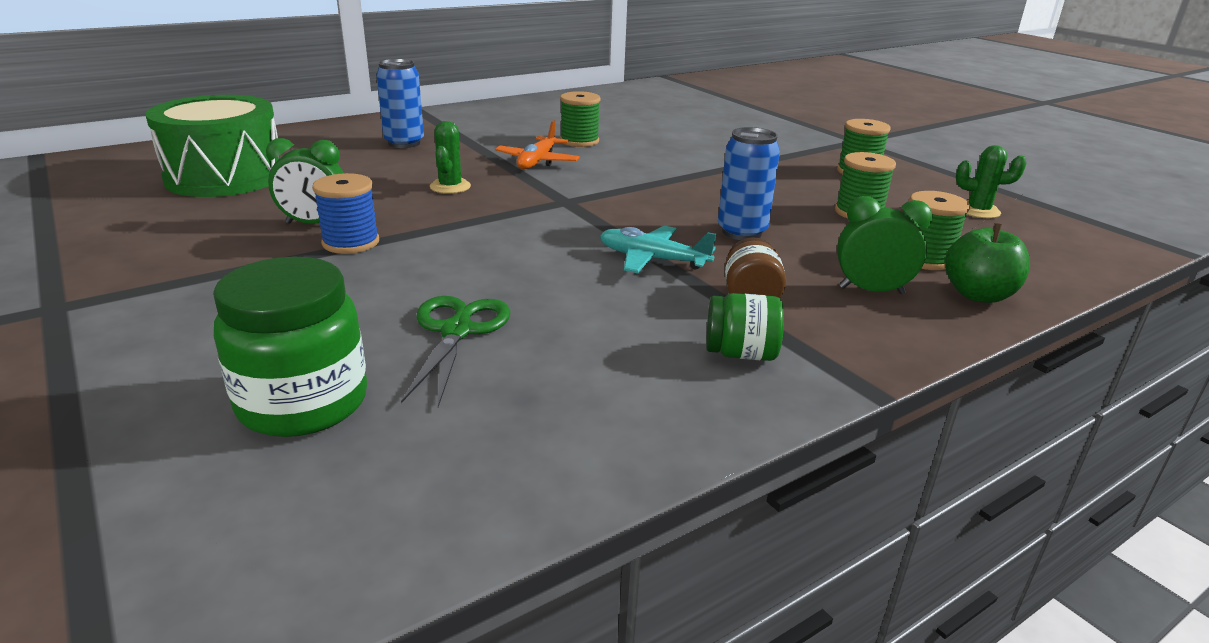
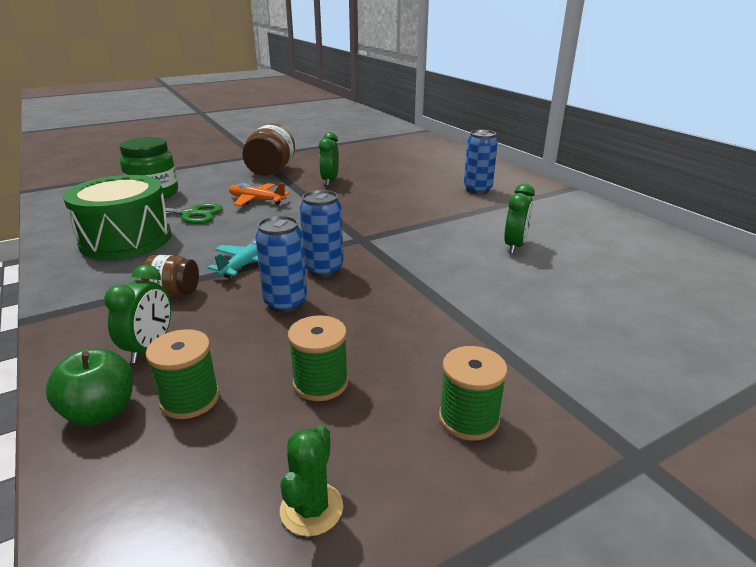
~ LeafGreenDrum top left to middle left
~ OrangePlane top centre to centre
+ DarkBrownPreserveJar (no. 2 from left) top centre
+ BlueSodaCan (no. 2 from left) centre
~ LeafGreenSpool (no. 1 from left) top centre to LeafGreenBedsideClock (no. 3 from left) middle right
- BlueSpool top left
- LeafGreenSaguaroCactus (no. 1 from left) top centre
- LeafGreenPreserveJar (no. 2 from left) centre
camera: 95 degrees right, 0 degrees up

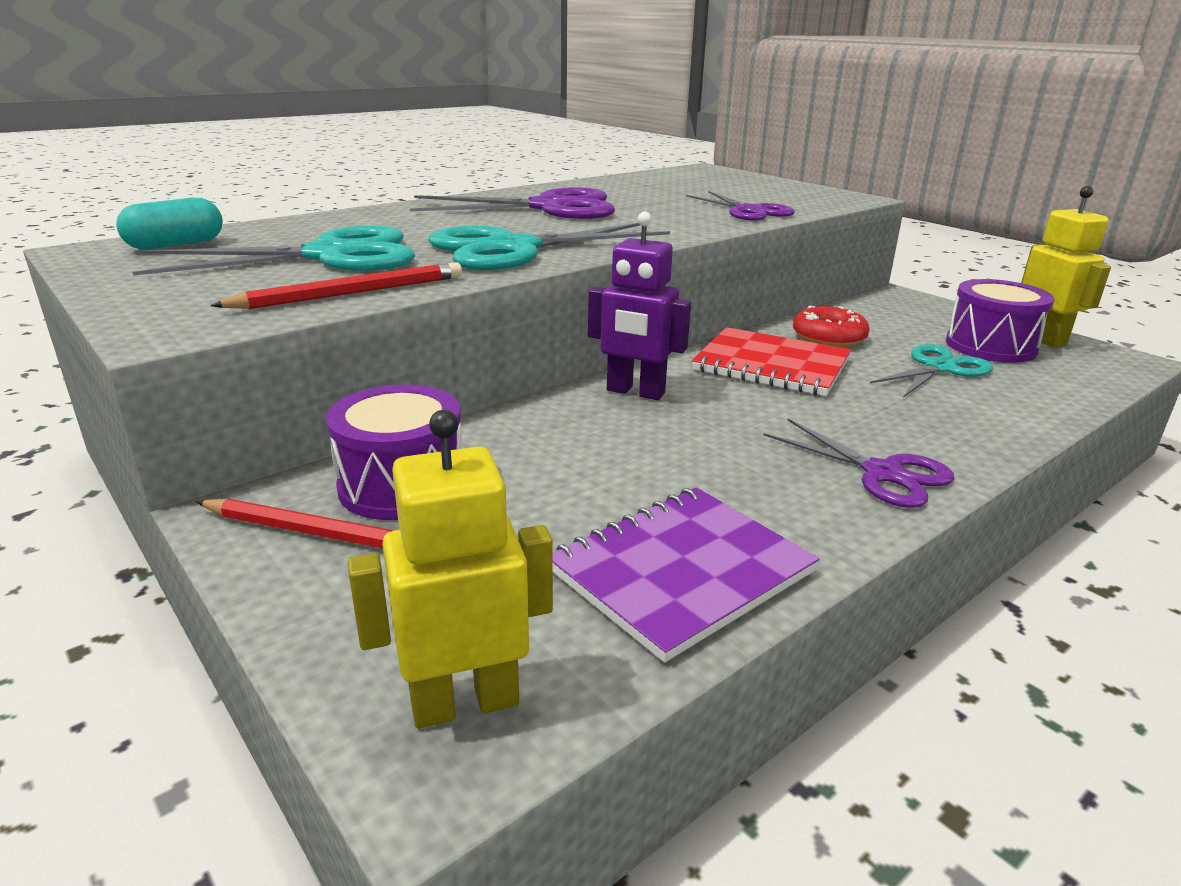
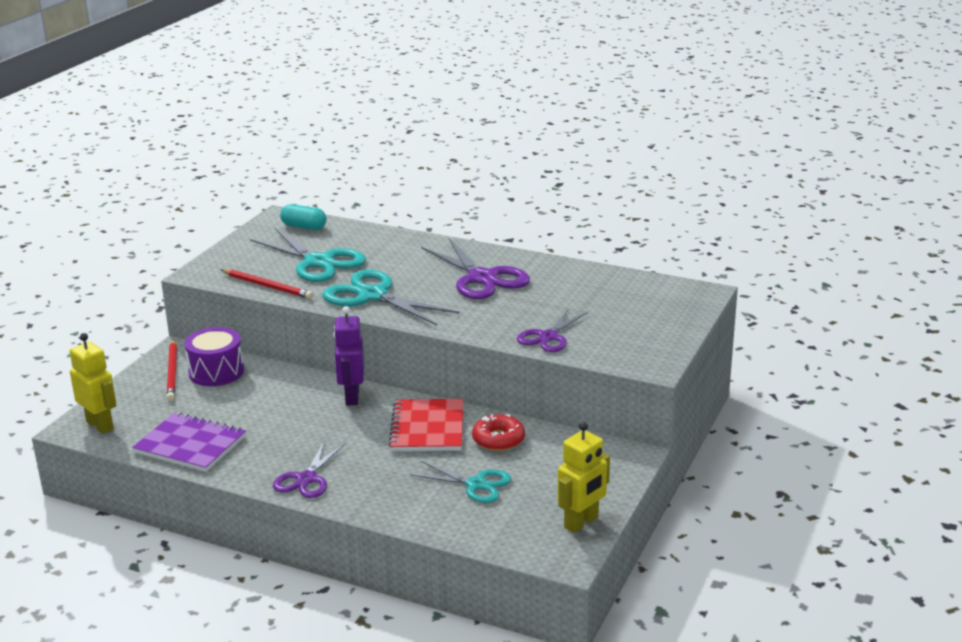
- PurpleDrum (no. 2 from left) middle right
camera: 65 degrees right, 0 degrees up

::::::::::

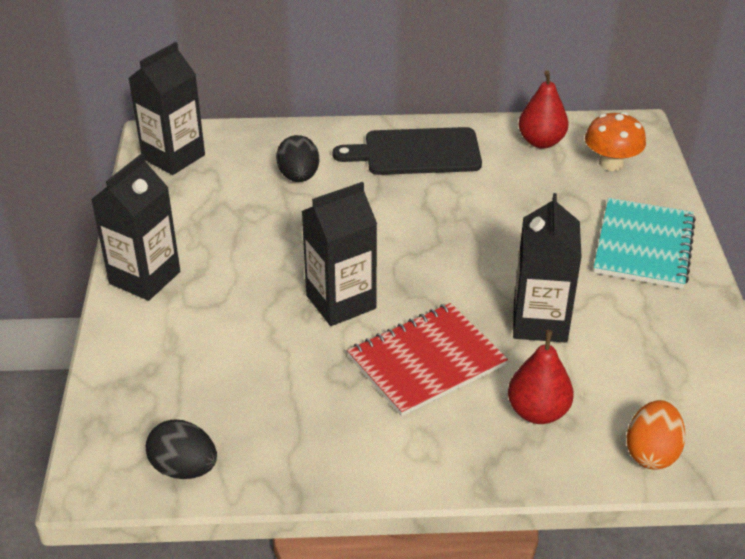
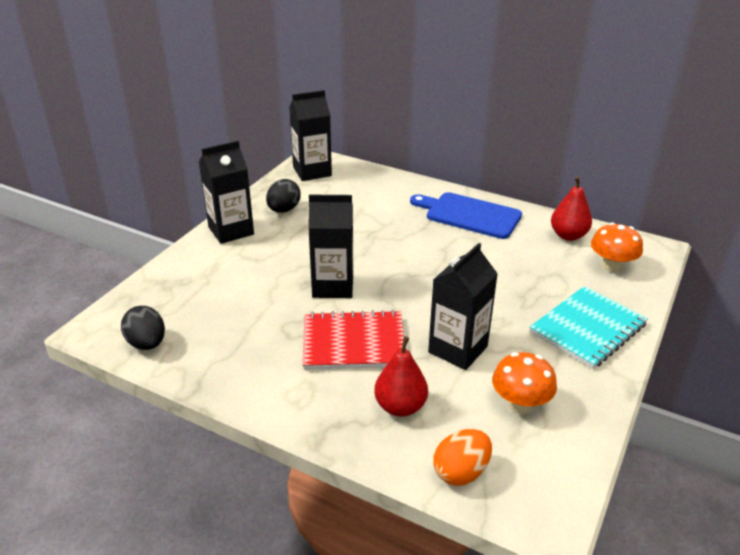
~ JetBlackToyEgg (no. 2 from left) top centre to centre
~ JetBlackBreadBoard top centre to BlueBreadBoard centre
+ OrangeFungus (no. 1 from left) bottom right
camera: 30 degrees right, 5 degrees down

::::::::::

:: Your objective ::
Wherever the line holding "to middle left" falls in the entries above, copy exactly from it through the line holding "- LeafGreenPreserveJar (no.", inclusive, and add nothing.

:: Task response ::
~ LeafGreenDrum top left to middle left
~ OrangePlane top centre to centre
+ DarkBrownPreserveJar (no. 2 from left) top centre
+ BlueSodaCan (no. 2 from left) centre
~ LeafGreenSpool (no. 1 from left) top centre to LeafGreenBedsideClock (no. 3 from left) middle right
- BlueSpool top left
- LeafGreenSaguaroCactus (no. 1 from left) top centre
- LeafGreenPreserveJar (no. 2 from left) centre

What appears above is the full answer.